#### [Given entries]
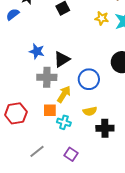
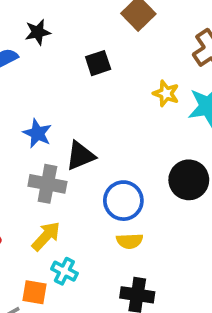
yellow arrow: (64, 94) -> (46, 236), moved
orange square: (50, 110) -> (35, 292), moved
yellow semicircle: (90, 111) -> (130, 241), moved

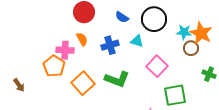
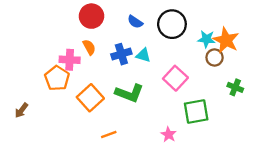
cyan triangle: (137, 41) -> (143, 55), moved
brown arrow: (19, 85) -> (21, 110), moved, turned 72

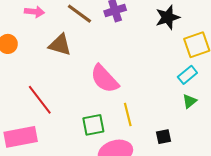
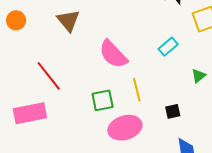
brown triangle: (60, 45) -> (68, 21), turned 35
cyan rectangle: (187, 75) -> (168, 47), moved

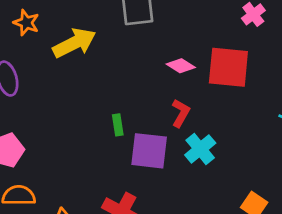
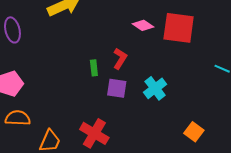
red L-shape: (181, 113) -> (120, 59), moved
purple square: (149, 151) -> (117, 88), size x0.7

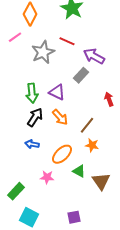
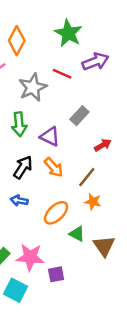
purple arrow: (94, 56) -> (95, 62), moved, turned 130
green arrow: (32, 93) -> (19, 124), moved
red arrow: (109, 99) -> (103, 145), moved, turned 80
pink star: (47, 177) -> (30, 257), moved, size x1.6
purple square: (74, 217) -> (56, 274), moved

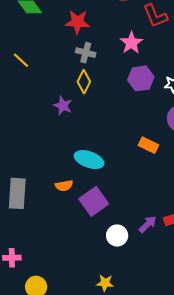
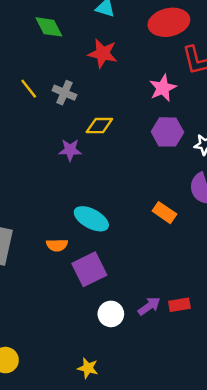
gray cross: (86, 53) -> (64, 93), moved
yellow diamond: (84, 82) -> (99, 126), turned 55
purple star: (63, 106) -> (70, 150), turned -30

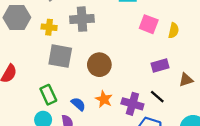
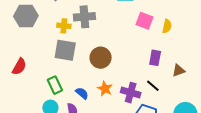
yellow cross: (49, 27) -> (64, 26), moved
purple rectangle: (160, 65) -> (155, 58), turned -63

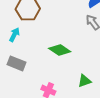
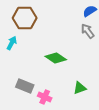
gray rectangle: (16, 63) -> (25, 86), moved

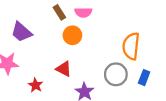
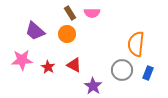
orange circle: (72, 35) -> (67, 34), moved
red star: (36, 85) -> (48, 67), moved

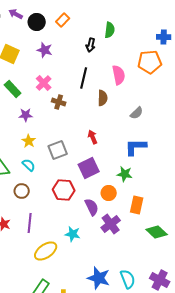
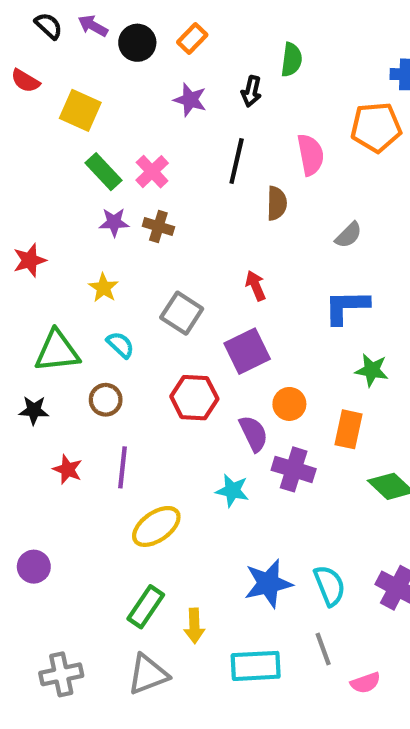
purple star: (45, 50) -> (190, 100), moved
green rectangle: (13, 89) -> (103, 172), moved
brown cross: (59, 102) -> (158, 227), moved
purple star: (26, 115) -> (114, 222), moved
yellow star: (29, 141) -> (103, 288), moved
gray square: (58, 150) -> (182, 313), turned -36
green star: (125, 174) -> (372, 370), moved
purple cross: (111, 224) -> (294, 469), turned -36
cyan star: (73, 234) -> (232, 491), moved
blue star: (99, 278) -> (268, 584), turned -30

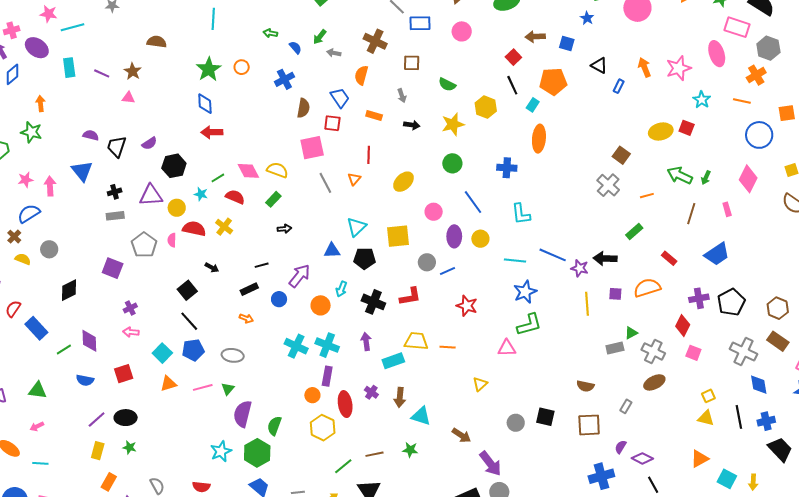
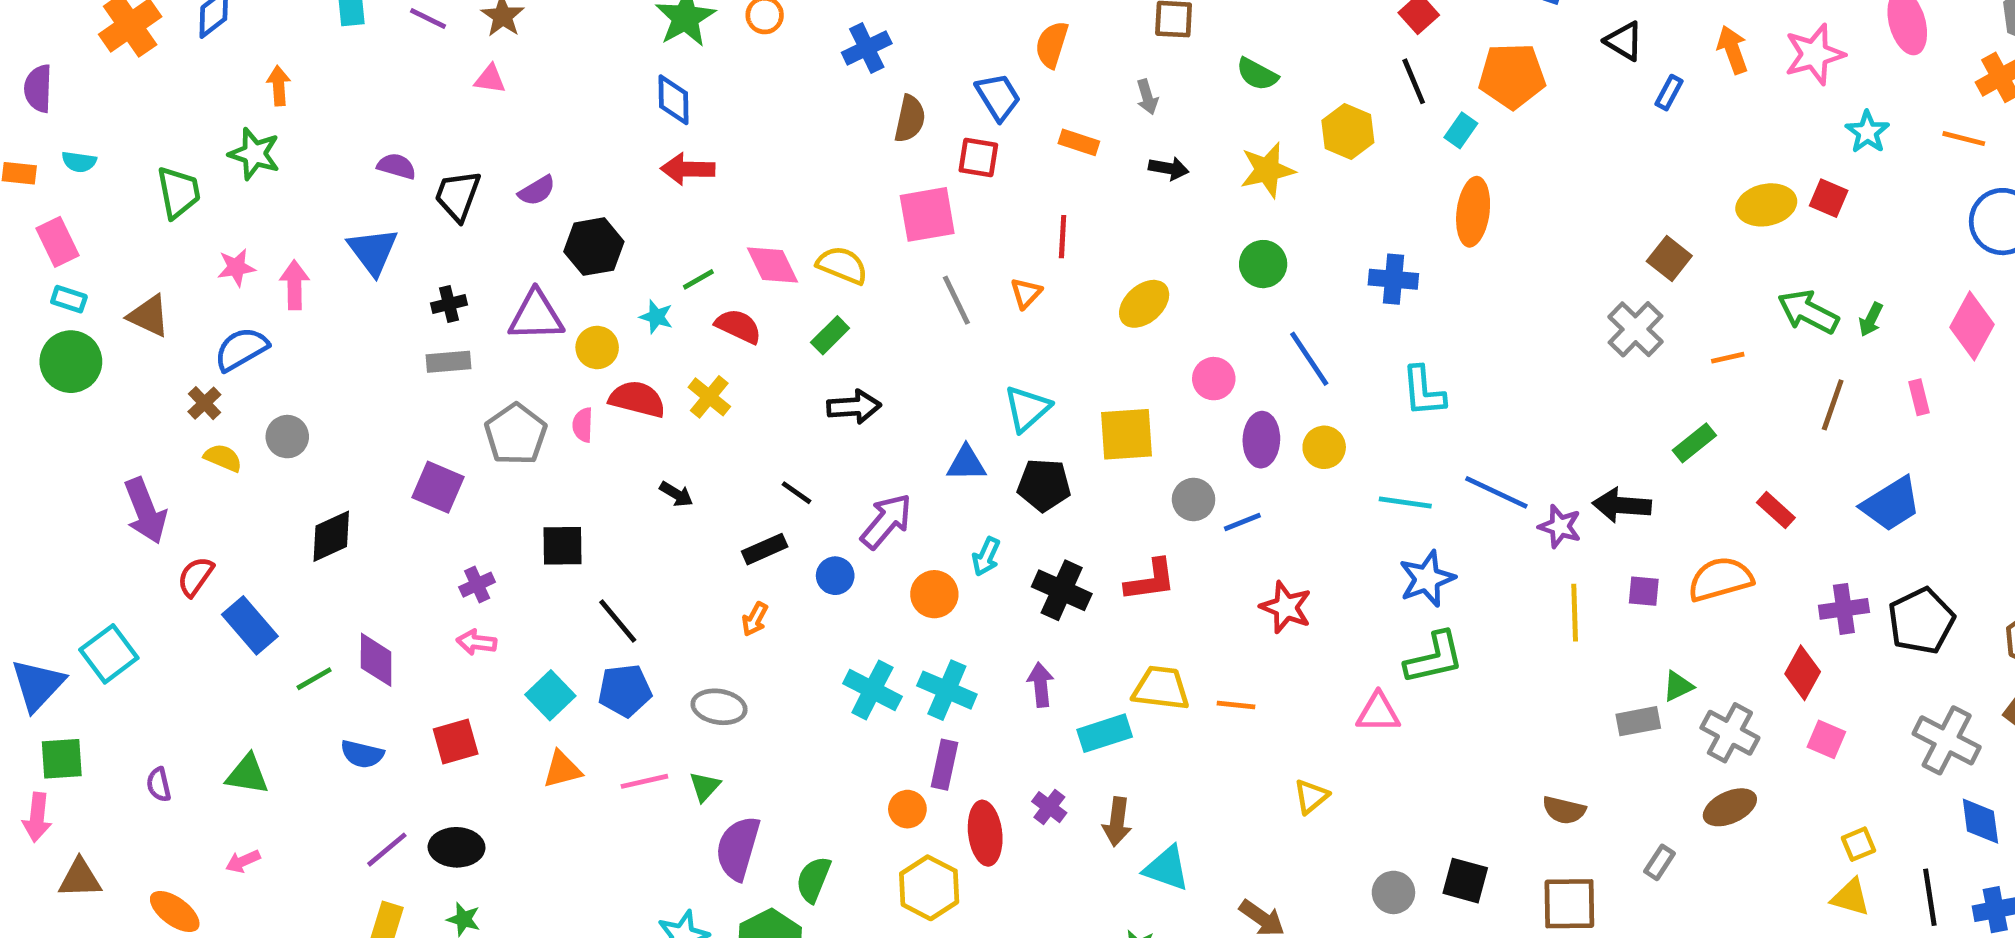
black arrow: (284, 229) -> (854, 407), size x1.5
black line: (262, 265) -> (796, 493), turned 48
black square: (187, 290) -> (562, 546), moved, turned 36
orange arrow: (246, 318) -> (755, 619), turned 96

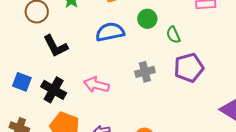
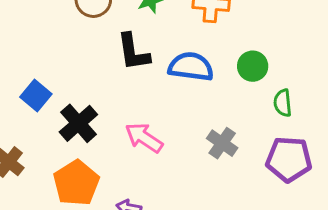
black L-shape: (56, 46) -> (133, 52), moved
gray cross: (145, 72) -> (222, 143), turned 30

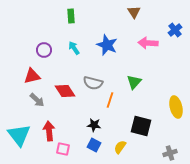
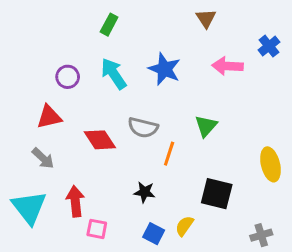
green rectangle: (71, 16) -> (109, 25), turned 32
cyan arrow: (74, 48) -> (114, 74), size x1.5
gray arrow: (37, 100) -> (43, 158), moved
blue square: (94, 145) -> (154, 234), moved

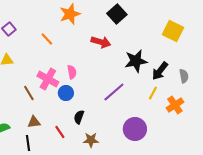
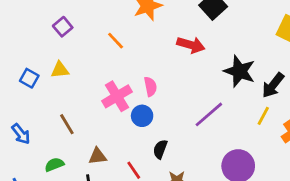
black star: (136, 61) -> (240, 71), turned 30
pink cross: (48, 79) -> (117, 96), turned 30
brown line: (29, 93) -> (67, 124), moved

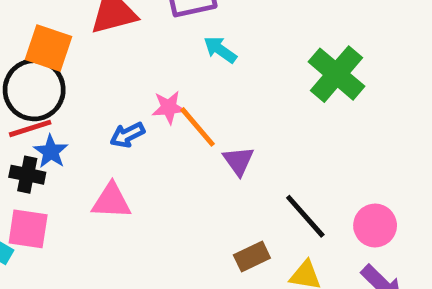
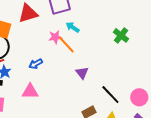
green cross: (337, 74) -> (121, 35), size x0.7
pink star: (169, 107) -> (55, 37), moved
orange line: (197, 127) -> (66, 45), moved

#### [What is required]
In the records above, how many lines contain the word "square"? Say only the number.

#### [Completed task]
6